■ **EXERCISE DETAILS**: Each line below from the one containing "The grey_shoe moved" through the one containing "The camera went 105" is to be given again exactly, and no line outside that span.

■ **DATA EXTRACTS**:
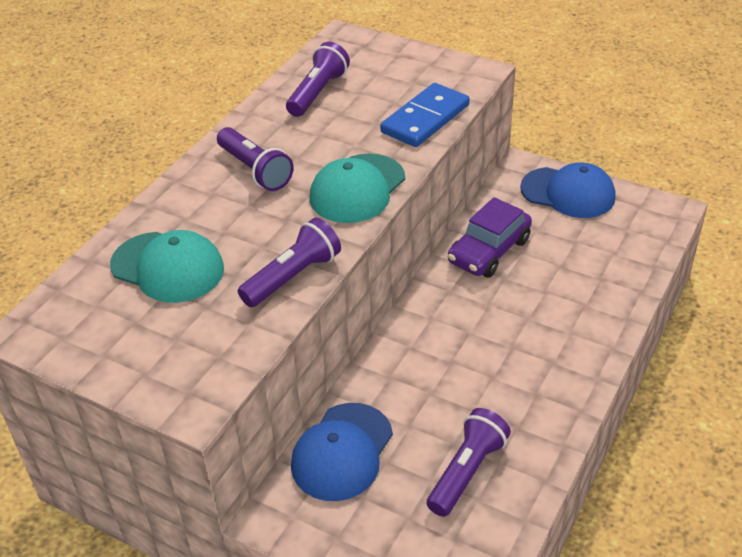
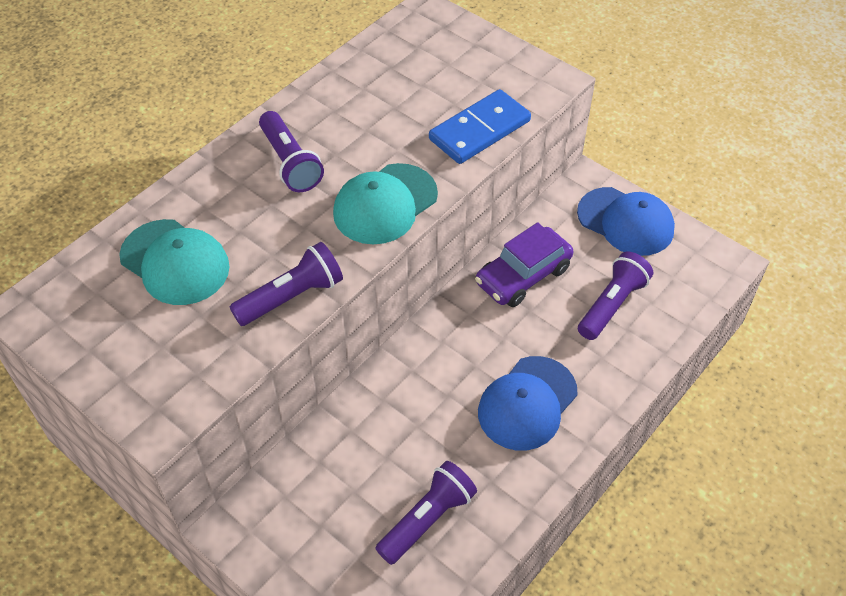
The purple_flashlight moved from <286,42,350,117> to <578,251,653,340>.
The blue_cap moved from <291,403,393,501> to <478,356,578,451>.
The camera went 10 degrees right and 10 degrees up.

--

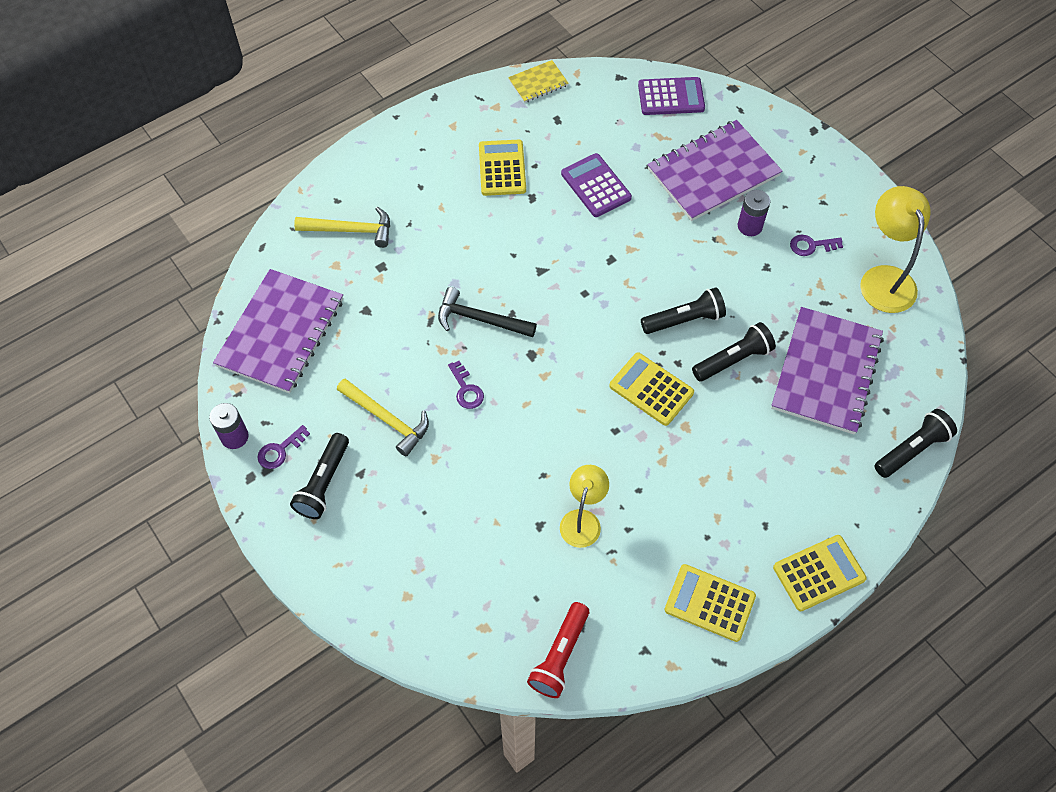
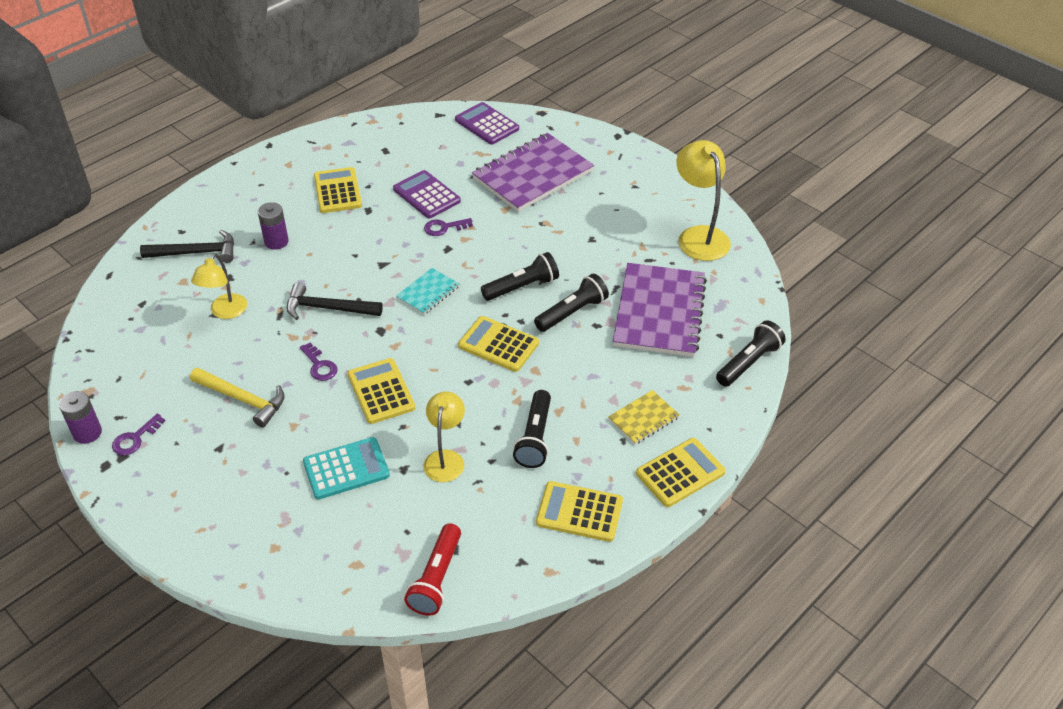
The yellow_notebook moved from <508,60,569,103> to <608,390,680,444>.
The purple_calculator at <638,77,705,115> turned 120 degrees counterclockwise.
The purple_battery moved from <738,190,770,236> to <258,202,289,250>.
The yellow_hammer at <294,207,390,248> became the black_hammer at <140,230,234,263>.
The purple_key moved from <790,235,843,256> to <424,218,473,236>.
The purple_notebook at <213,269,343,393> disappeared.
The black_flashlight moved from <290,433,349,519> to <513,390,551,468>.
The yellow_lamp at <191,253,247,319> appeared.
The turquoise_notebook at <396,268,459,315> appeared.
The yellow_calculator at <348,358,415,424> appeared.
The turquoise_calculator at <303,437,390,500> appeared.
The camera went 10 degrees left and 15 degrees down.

...

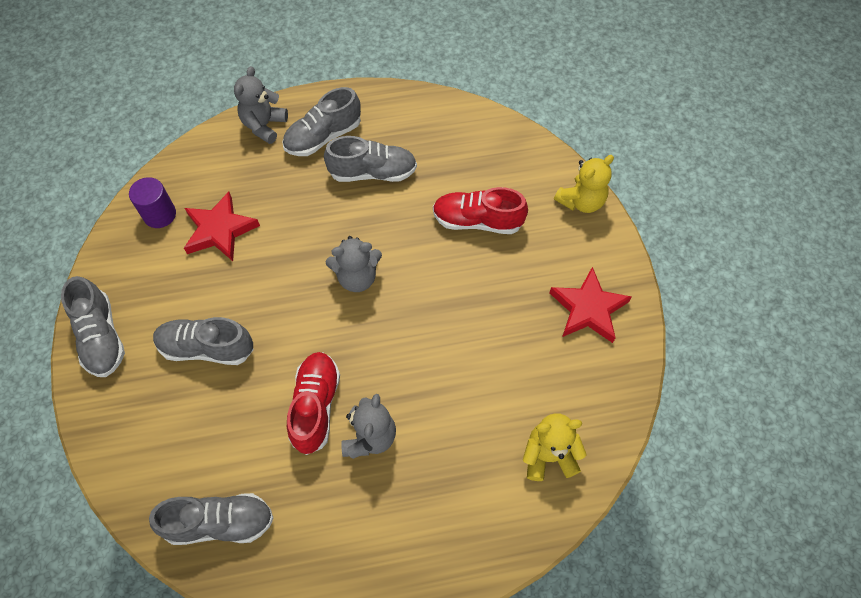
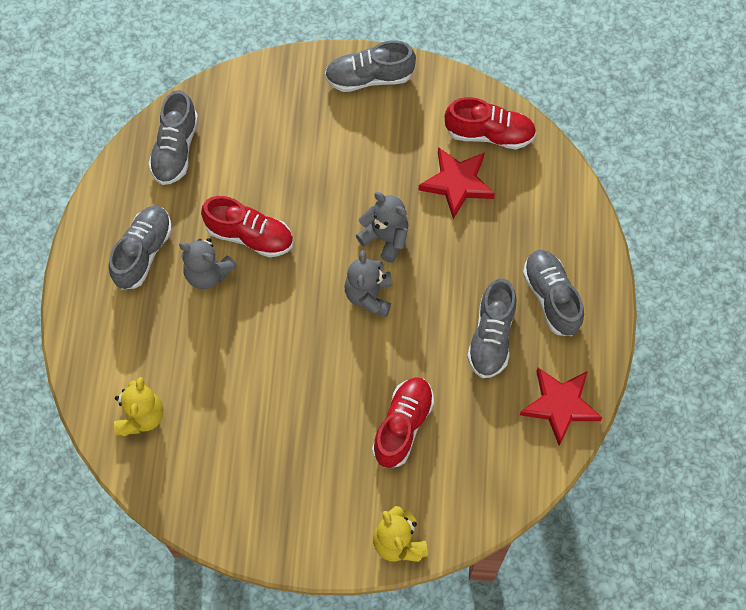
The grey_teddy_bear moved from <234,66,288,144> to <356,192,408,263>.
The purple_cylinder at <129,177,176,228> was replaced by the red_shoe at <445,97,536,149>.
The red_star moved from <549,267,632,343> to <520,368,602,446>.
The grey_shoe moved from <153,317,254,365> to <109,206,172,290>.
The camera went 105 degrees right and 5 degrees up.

■ **RESPONSE**:
The grey_shoe moved from <153,317,254,365> to <109,206,172,290>.
The camera went 105 degrees right and 5 degrees up.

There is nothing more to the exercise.